*TASK TO COMPLETE*: Find the line containing "black cactus: 1 -> 3". Reproduce it and every line after it up to the end of the records, exactly as written.

*RECORDED INFORMATION*:
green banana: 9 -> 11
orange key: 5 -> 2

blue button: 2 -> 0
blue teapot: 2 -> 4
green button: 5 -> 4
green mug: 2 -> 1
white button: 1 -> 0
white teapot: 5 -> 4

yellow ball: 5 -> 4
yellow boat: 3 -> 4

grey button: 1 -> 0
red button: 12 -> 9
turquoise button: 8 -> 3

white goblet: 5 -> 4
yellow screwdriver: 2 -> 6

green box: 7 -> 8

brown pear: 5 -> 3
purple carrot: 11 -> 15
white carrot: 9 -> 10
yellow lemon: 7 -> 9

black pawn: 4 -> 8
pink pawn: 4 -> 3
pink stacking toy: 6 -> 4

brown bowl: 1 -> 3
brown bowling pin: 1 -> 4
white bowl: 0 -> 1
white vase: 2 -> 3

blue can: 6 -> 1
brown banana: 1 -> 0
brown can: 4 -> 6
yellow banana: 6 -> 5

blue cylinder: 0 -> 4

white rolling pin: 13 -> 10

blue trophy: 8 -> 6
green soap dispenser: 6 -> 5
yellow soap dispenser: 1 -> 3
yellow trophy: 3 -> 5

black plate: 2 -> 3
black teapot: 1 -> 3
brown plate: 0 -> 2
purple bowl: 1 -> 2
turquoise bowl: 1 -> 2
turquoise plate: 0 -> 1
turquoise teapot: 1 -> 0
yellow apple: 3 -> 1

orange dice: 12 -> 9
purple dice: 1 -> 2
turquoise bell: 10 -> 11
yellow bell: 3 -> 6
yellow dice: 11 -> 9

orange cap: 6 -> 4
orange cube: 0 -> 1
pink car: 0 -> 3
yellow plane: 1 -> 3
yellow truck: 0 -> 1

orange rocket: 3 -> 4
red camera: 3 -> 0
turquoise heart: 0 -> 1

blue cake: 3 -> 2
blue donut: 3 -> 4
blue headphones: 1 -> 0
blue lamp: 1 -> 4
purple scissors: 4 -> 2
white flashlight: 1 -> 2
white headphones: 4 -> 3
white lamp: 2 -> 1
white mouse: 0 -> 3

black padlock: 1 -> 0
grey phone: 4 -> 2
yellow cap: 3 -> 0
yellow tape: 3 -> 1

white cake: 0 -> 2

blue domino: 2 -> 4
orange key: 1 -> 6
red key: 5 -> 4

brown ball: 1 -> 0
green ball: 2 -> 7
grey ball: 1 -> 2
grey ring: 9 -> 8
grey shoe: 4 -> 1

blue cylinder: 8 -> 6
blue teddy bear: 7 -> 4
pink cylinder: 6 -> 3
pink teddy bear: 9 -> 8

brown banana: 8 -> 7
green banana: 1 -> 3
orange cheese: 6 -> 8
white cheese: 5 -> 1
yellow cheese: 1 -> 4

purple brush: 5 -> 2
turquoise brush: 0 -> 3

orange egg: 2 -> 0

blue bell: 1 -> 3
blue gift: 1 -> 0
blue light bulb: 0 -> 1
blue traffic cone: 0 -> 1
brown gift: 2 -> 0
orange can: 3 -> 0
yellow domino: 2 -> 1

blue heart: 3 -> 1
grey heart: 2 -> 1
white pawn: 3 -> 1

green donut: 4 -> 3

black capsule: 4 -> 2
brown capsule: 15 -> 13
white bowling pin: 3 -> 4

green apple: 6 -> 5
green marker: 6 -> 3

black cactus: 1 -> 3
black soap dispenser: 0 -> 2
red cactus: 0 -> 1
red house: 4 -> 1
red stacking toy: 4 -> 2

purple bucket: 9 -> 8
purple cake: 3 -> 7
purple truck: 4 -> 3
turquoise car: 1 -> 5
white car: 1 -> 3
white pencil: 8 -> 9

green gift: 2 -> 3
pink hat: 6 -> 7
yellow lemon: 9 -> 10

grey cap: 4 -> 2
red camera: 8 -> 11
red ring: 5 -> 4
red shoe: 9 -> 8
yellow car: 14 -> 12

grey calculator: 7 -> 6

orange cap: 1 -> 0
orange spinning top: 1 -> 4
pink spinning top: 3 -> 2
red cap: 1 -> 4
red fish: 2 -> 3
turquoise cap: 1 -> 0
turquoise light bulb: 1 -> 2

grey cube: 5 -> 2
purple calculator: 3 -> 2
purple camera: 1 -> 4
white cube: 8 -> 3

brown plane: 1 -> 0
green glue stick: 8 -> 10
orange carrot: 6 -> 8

*ANSWER AREA*:
black cactus: 1 -> 3
black soap dispenser: 0 -> 2
red cactus: 0 -> 1
red house: 4 -> 1
red stacking toy: 4 -> 2

purple bucket: 9 -> 8
purple cake: 3 -> 7
purple truck: 4 -> 3
turquoise car: 1 -> 5
white car: 1 -> 3
white pencil: 8 -> 9

green gift: 2 -> 3
pink hat: 6 -> 7
yellow lemon: 9 -> 10

grey cap: 4 -> 2
red camera: 8 -> 11
red ring: 5 -> 4
red shoe: 9 -> 8
yellow car: 14 -> 12

grey calculator: 7 -> 6

orange cap: 1 -> 0
orange spinning top: 1 -> 4
pink spinning top: 3 -> 2
red cap: 1 -> 4
red fish: 2 -> 3
turquoise cap: 1 -> 0
turquoise light bulb: 1 -> 2

grey cube: 5 -> 2
purple calculator: 3 -> 2
purple camera: 1 -> 4
white cube: 8 -> 3

brown plane: 1 -> 0
green glue stick: 8 -> 10
orange carrot: 6 -> 8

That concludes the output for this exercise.